§ **Assignment**
Exact reproduction, images excluded: write out the records below.

§ **Entries supplied**
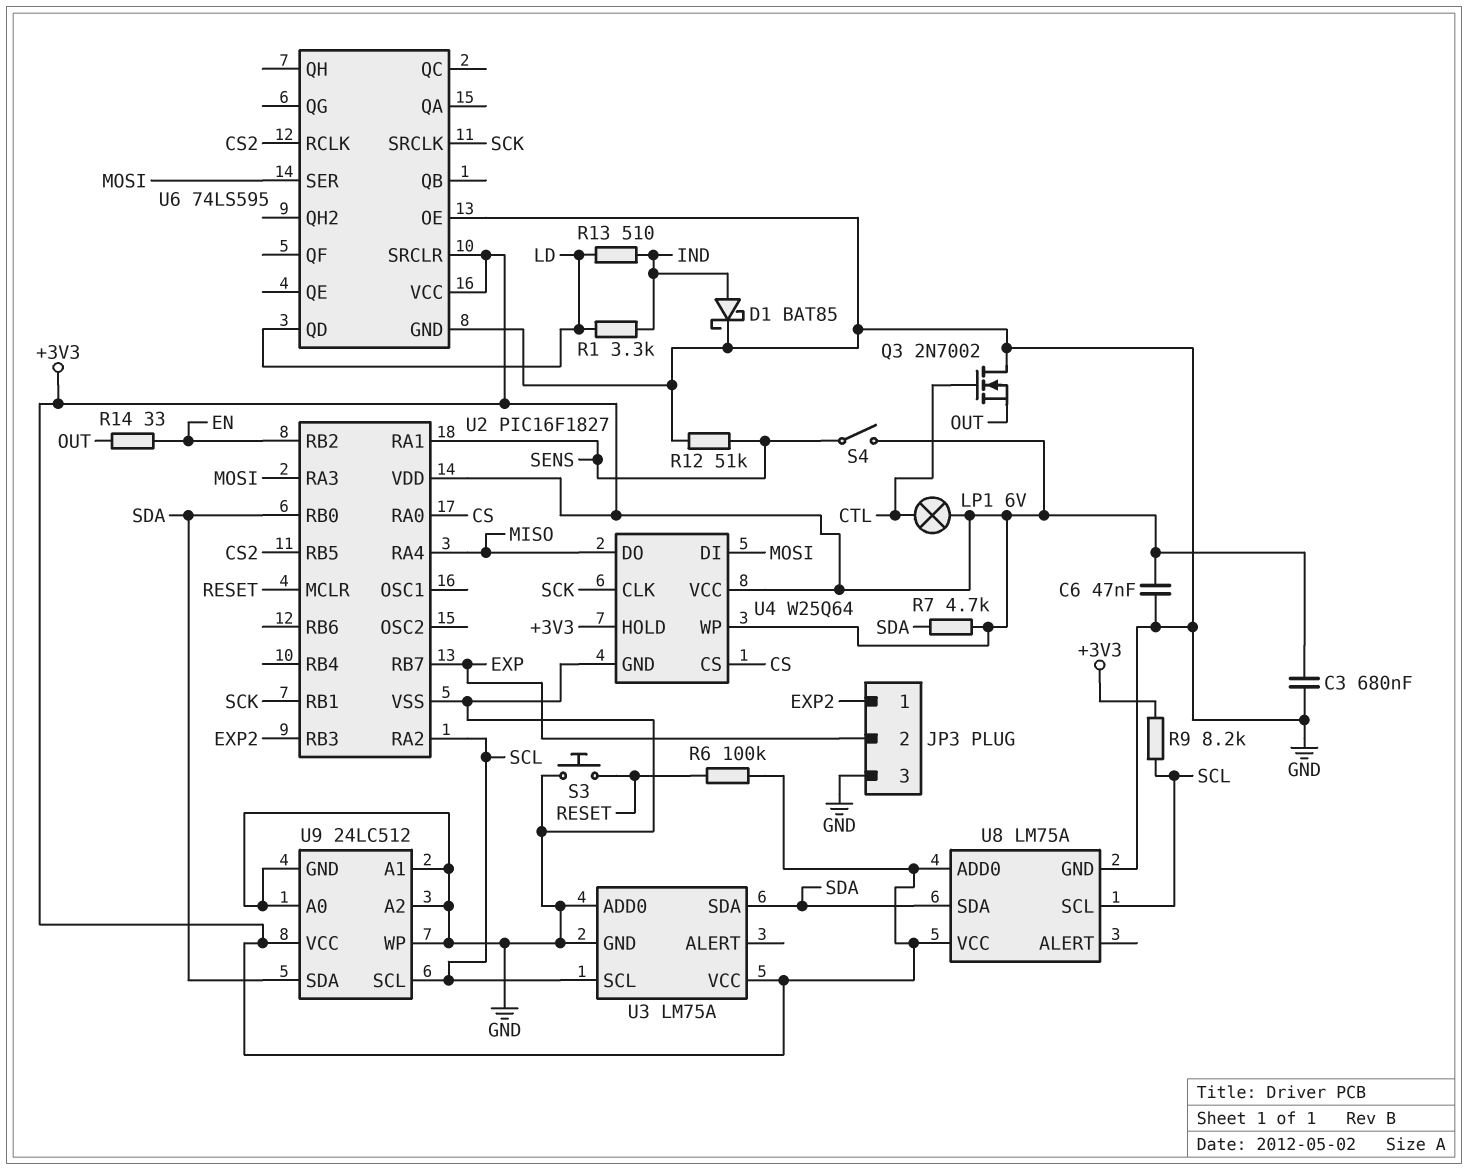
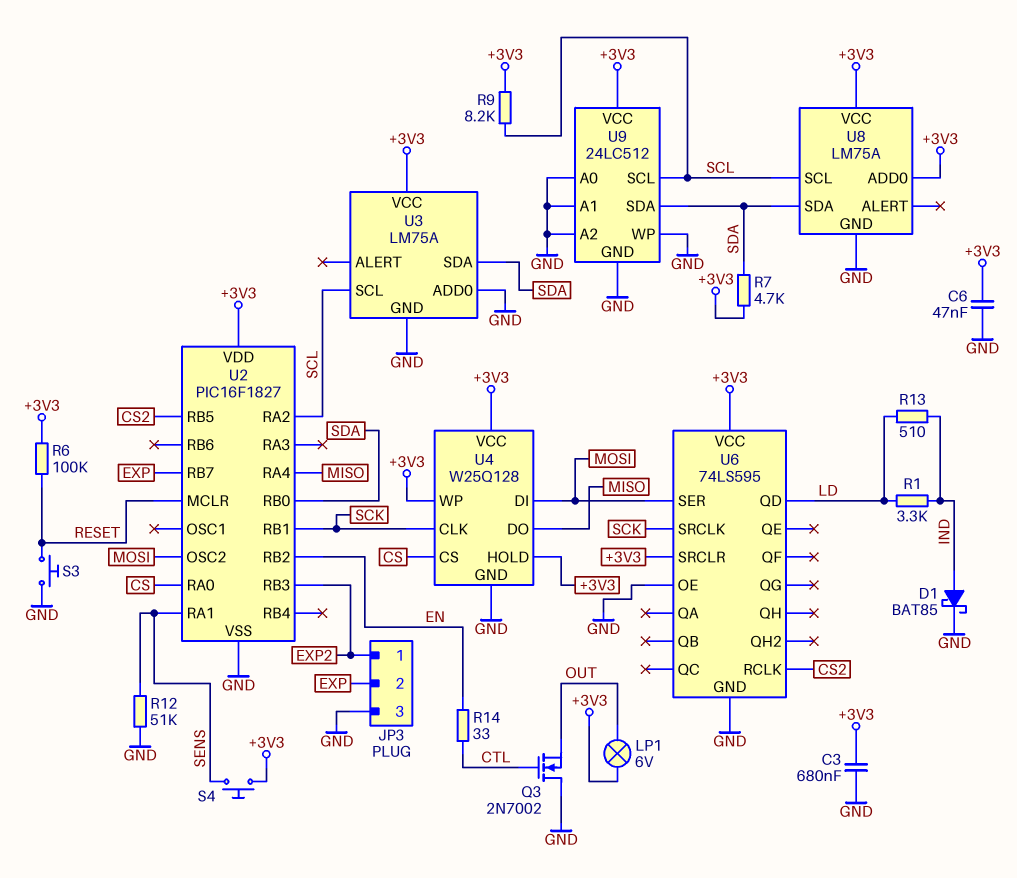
LP1: lamp 6V (+3V3, CTL) -> lamp 6V (+3V3, OUT)
R14: 33 (EN, OUT) -> 33 (CTL, EN)
S4: switch (+3V3, SENS) -> button (+3V3, SENS)
U2 pin OSC2: none -> MOSI
U2 pin RA3: MOSI -> none
U4: W25Q64 -> W25Q128

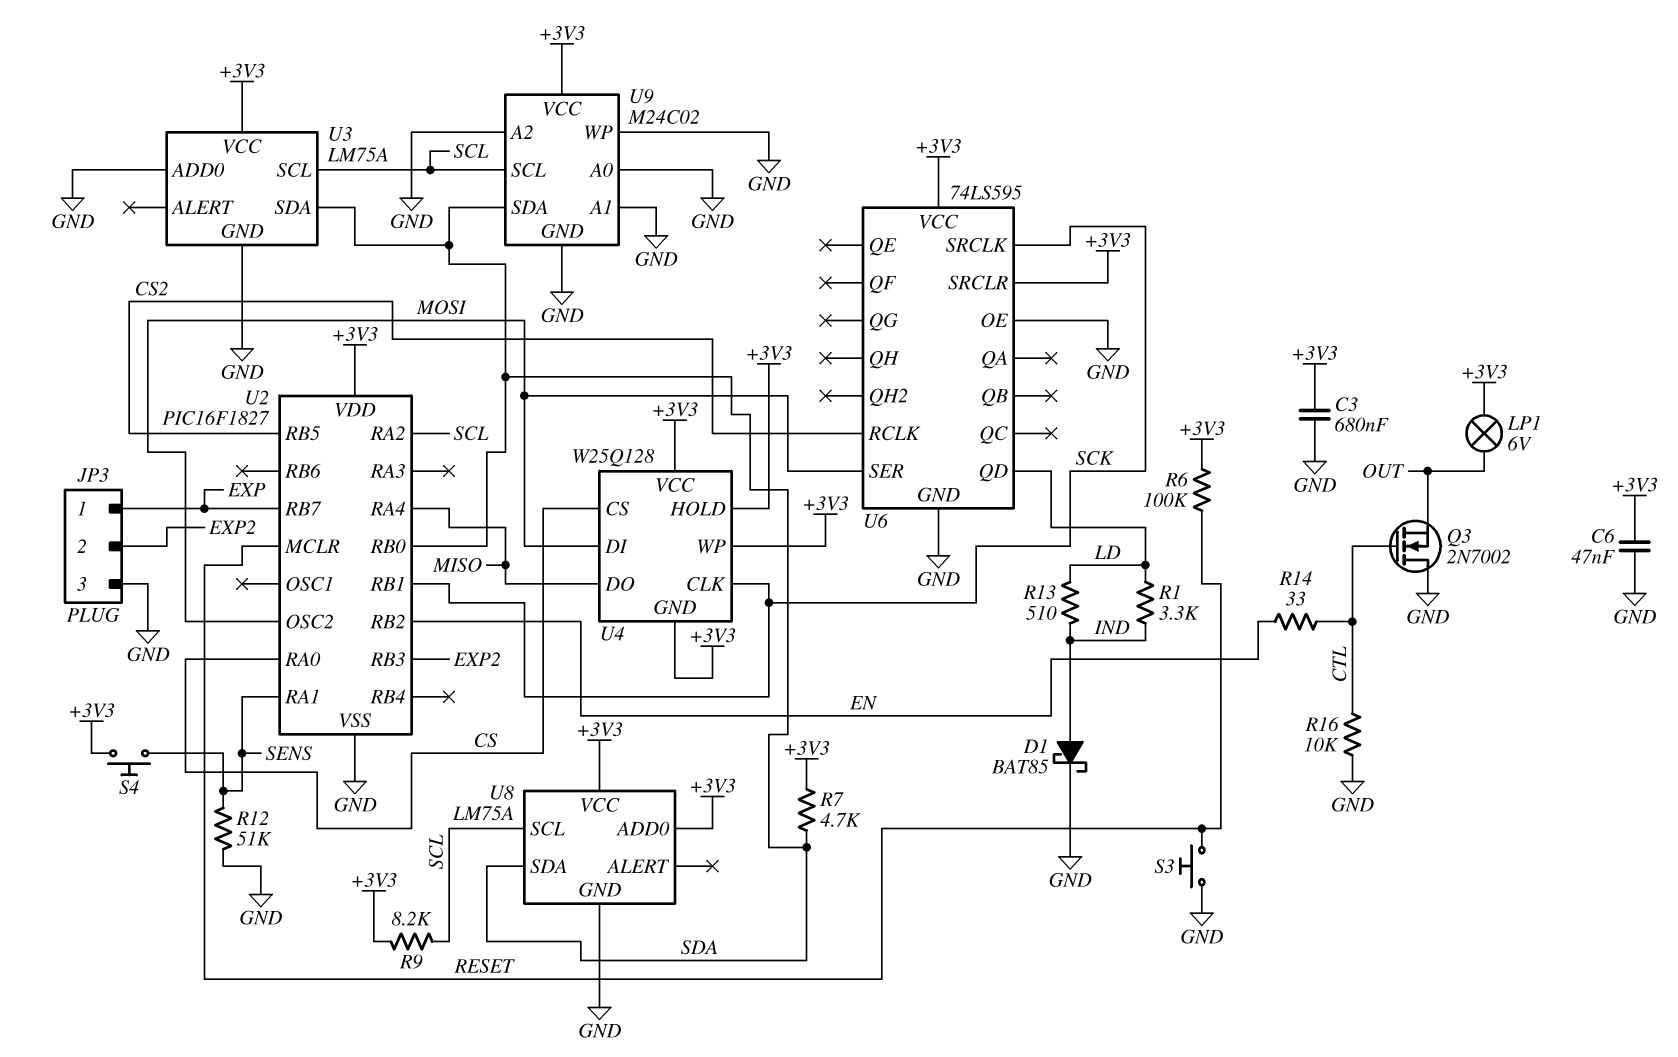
JP3 pin 1: EXP2 -> EXP
JP3 pin 2: EXP -> EXP2
R16: none -> 10k (CTL, GND)
U4 pin GND: GND -> +3V3
U9: 24LC512 -> M24C02

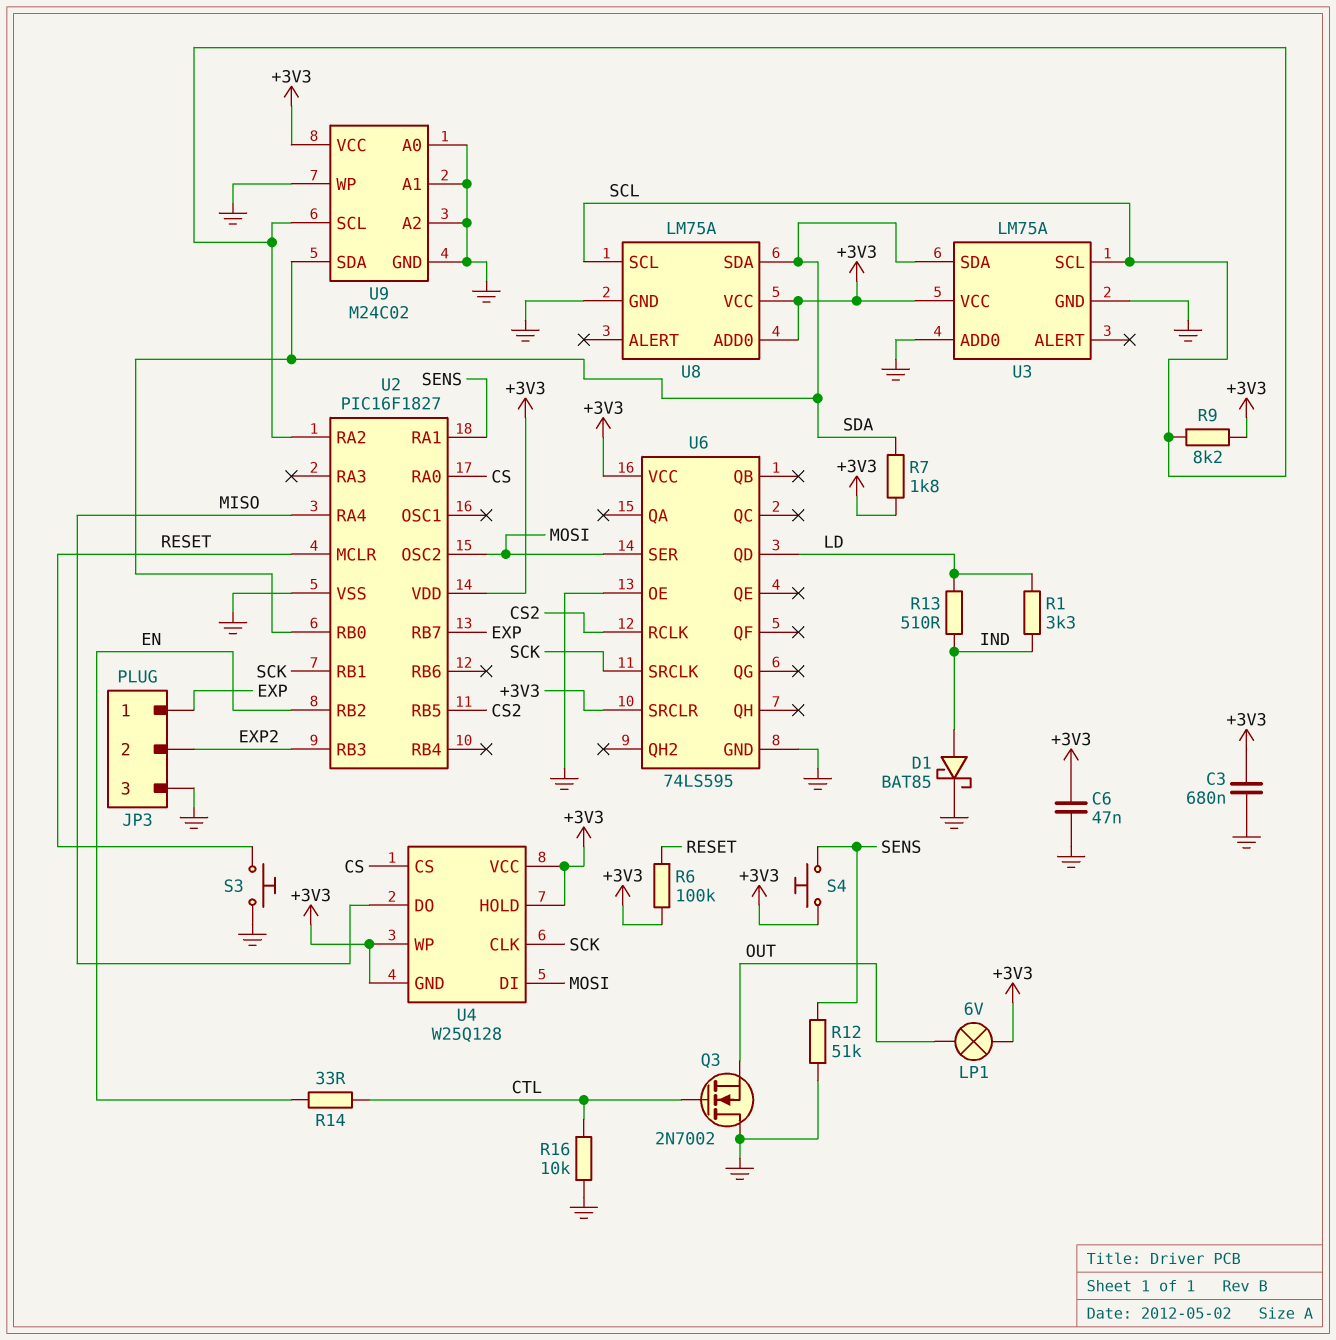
R7: 4.7k (+3V3, SDA) -> 1.8k (+3V3, SDA)

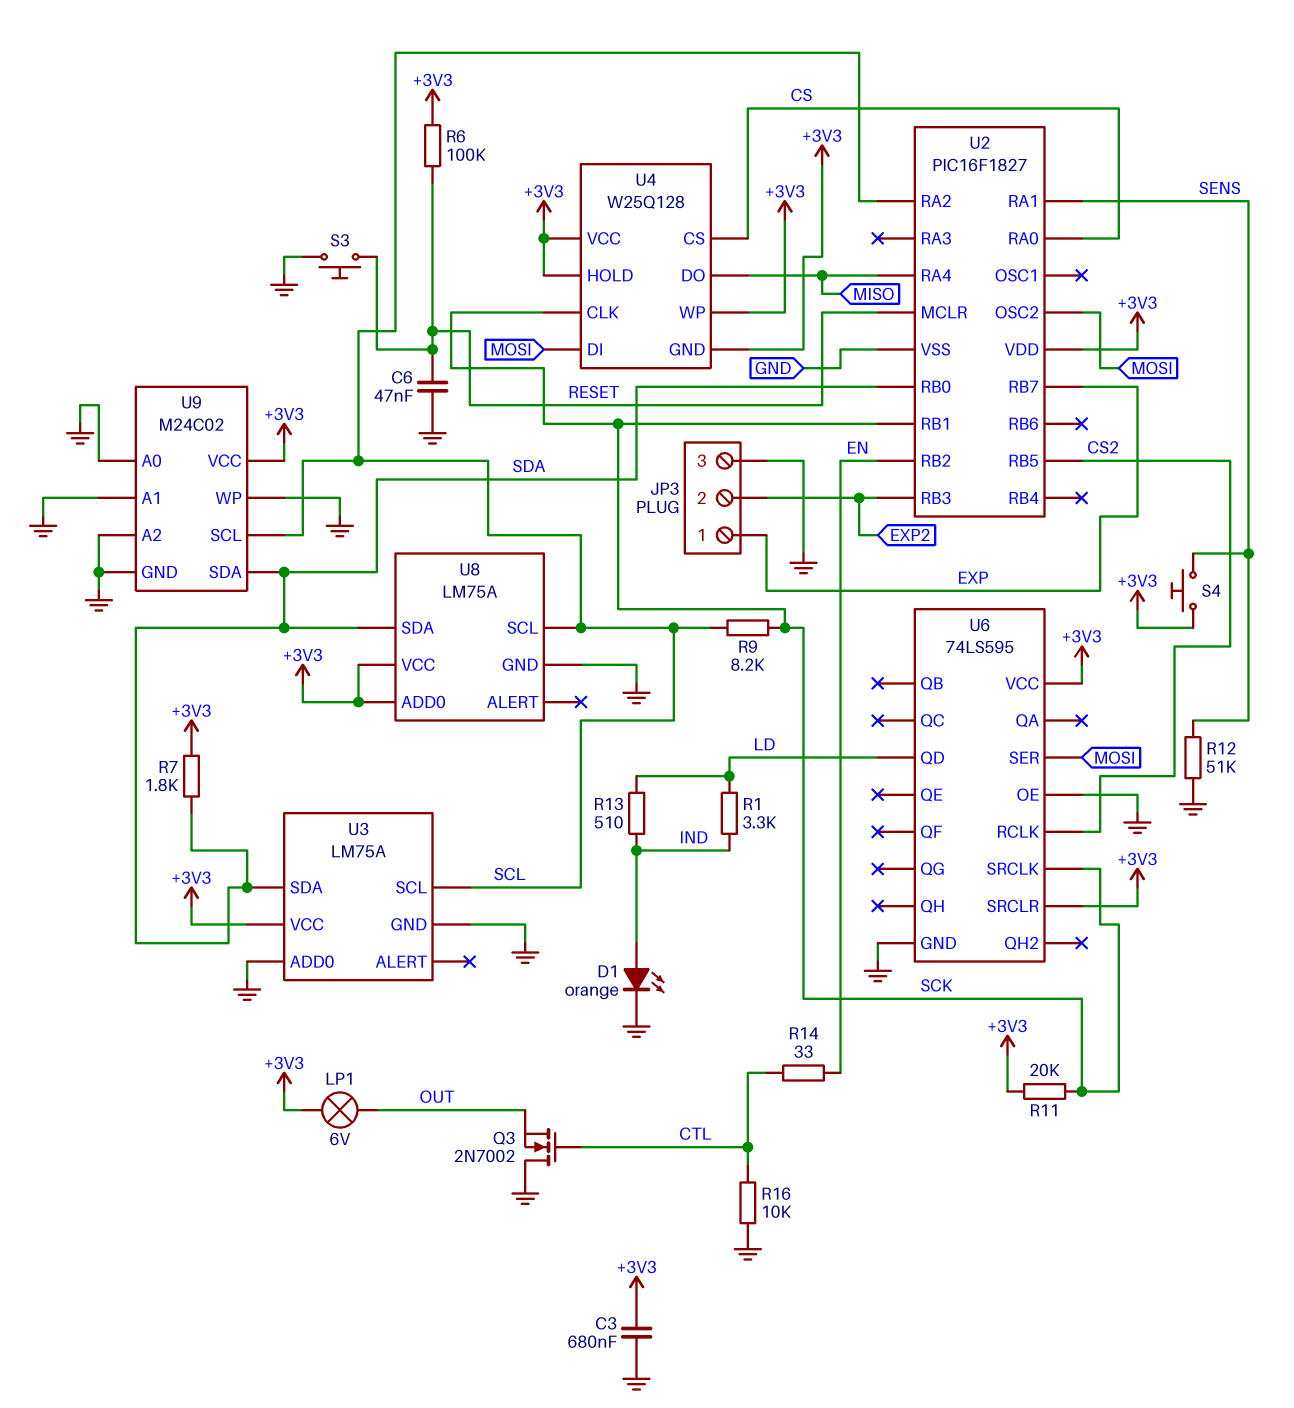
C6: 47nF (+3V3, GND) -> 47nF (GND, RESET)
D1: schottky BAT85 (A IND, K GND) -> LED orange (A IND, K GND)
R9: 8.2k (+3V3, SCL) -> 8.2k (SCK, SCL)
R11: none -> 20k (+3V3, SCK)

§ **Answer to the problem**
LP1: lamp 6V (+3V3, CTL) -> lamp 6V (+3V3, OUT)
R14: 33 (EN, OUT) -> 33 (CTL, EN)
S4: switch (+3V3, SENS) -> button (+3V3, SENS)
U2 pin OSC2: none -> MOSI
U2 pin RA3: MOSI -> none
U4: W25Q64 -> W25Q128

JP3 pin 1: EXP2 -> EXP
JP3 pin 2: EXP -> EXP2
R16: none -> 10k (CTL, GND)
U4 pin GND: GND -> +3V3
U9: 24LC512 -> M24C02

R7: 4.7k (+3V3, SDA) -> 1.8k (+3V3, SDA)

C6: 47nF (+3V3, GND) -> 47nF (GND, RESET)
D1: schottky BAT85 (A IND, K GND) -> LED orange (A IND, K GND)
R9: 8.2k (+3V3, SCL) -> 8.2k (SCK, SCL)
R11: none -> 20k (+3V3, SCK)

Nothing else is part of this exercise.